____ Materials provided

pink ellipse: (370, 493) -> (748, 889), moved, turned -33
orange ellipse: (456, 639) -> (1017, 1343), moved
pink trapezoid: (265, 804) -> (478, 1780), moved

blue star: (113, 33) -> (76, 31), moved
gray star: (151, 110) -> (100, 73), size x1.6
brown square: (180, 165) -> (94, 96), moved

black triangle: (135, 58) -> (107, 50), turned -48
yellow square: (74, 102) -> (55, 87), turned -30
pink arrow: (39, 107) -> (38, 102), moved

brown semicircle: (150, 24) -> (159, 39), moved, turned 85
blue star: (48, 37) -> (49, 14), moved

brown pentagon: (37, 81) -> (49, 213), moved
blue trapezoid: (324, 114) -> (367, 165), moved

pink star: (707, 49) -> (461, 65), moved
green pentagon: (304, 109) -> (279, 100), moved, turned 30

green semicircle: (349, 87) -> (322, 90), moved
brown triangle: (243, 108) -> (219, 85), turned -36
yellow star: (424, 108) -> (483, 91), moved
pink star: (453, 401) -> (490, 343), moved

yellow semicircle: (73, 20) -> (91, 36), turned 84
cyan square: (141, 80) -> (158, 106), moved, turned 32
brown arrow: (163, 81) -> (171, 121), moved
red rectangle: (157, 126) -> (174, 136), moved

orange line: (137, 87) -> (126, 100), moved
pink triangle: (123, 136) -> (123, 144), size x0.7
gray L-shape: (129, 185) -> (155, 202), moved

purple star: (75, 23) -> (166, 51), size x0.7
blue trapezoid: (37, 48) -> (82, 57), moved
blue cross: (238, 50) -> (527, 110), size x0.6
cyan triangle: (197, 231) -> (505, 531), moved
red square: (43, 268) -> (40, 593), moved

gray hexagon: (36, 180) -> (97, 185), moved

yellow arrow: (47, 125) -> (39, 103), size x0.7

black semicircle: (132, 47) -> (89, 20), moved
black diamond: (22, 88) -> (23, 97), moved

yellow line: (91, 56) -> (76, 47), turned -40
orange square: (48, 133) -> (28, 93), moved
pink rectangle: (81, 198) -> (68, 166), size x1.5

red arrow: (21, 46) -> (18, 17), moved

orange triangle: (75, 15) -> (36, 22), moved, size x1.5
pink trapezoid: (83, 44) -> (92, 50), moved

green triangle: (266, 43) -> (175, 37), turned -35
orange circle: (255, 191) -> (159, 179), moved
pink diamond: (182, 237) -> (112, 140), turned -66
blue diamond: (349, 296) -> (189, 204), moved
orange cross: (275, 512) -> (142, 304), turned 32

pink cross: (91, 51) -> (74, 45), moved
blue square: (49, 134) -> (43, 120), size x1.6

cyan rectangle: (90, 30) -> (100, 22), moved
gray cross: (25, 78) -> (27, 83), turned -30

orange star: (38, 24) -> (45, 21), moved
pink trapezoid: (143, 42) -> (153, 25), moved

________

Task details | Every record above is to be restated exactly as it reads.

Solution |
pink ellipse: (370, 493) -> (748, 889), moved, turned -33
orange ellipse: (456, 639) -> (1017, 1343), moved
pink trapezoid: (265, 804) -> (478, 1780), moved

blue star: (113, 33) -> (76, 31), moved
gray star: (151, 110) -> (100, 73), size x1.6
brown square: (180, 165) -> (94, 96), moved

black triangle: (135, 58) -> (107, 50), turned -48
yellow square: (74, 102) -> (55, 87), turned -30
pink arrow: (39, 107) -> (38, 102), moved

brown semicircle: (150, 24) -> (159, 39), moved, turned 85
blue star: (48, 37) -> (49, 14), moved

brown pentagon: (37, 81) -> (49, 213), moved
blue trapezoid: (324, 114) -> (367, 165), moved

pink star: (707, 49) -> (461, 65), moved
green pentagon: (304, 109) -> (279, 100), moved, turned 30

green semicircle: (349, 87) -> (322, 90), moved
brown triangle: (243, 108) -> (219, 85), turned -36
yellow star: (424, 108) -> (483, 91), moved
pink star: (453, 401) -> (490, 343), moved

yellow semicircle: (73, 20) -> (91, 36), turned 84
cyan square: (141, 80) -> (158, 106), moved, turned 32
brown arrow: (163, 81) -> (171, 121), moved
red rectangle: (157, 126) -> (174, 136), moved

orange line: (137, 87) -> (126, 100), moved
pink triangle: (123, 136) -> (123, 144), size x0.7
gray L-shape: (129, 185) -> (155, 202), moved

purple star: (75, 23) -> (166, 51), size x0.7
blue trapezoid: (37, 48) -> (82, 57), moved
blue cross: (238, 50) -> (527, 110), size x0.6
cyan triangle: (197, 231) -> (505, 531), moved
red square: (43, 268) -> (40, 593), moved

gray hexagon: (36, 180) -> (97, 185), moved

yellow arrow: (47, 125) -> (39, 103), size x0.7

black semicircle: (132, 47) -> (89, 20), moved
black diamond: (22, 88) -> (23, 97), moved

yellow line: (91, 56) -> (76, 47), turned -40
orange square: (48, 133) -> (28, 93), moved
pink rectangle: (81, 198) -> (68, 166), size x1.5

red arrow: (21, 46) -> (18, 17), moved

orange triangle: (75, 15) -> (36, 22), moved, size x1.5
pink trapezoid: (83, 44) -> (92, 50), moved

green triangle: (266, 43) -> (175, 37), turned -35
orange circle: (255, 191) -> (159, 179), moved
pink diamond: (182, 237) -> (112, 140), turned -66
blue diamond: (349, 296) -> (189, 204), moved
orange cross: (275, 512) -> (142, 304), turned 32

pink cross: (91, 51) -> (74, 45), moved
blue square: (49, 134) -> (43, 120), size x1.6

cyan rectangle: (90, 30) -> (100, 22), moved
gray cross: (25, 78) -> (27, 83), turned -30

orange star: (38, 24) -> (45, 21), moved
pink trapezoid: (143, 42) -> (153, 25), moved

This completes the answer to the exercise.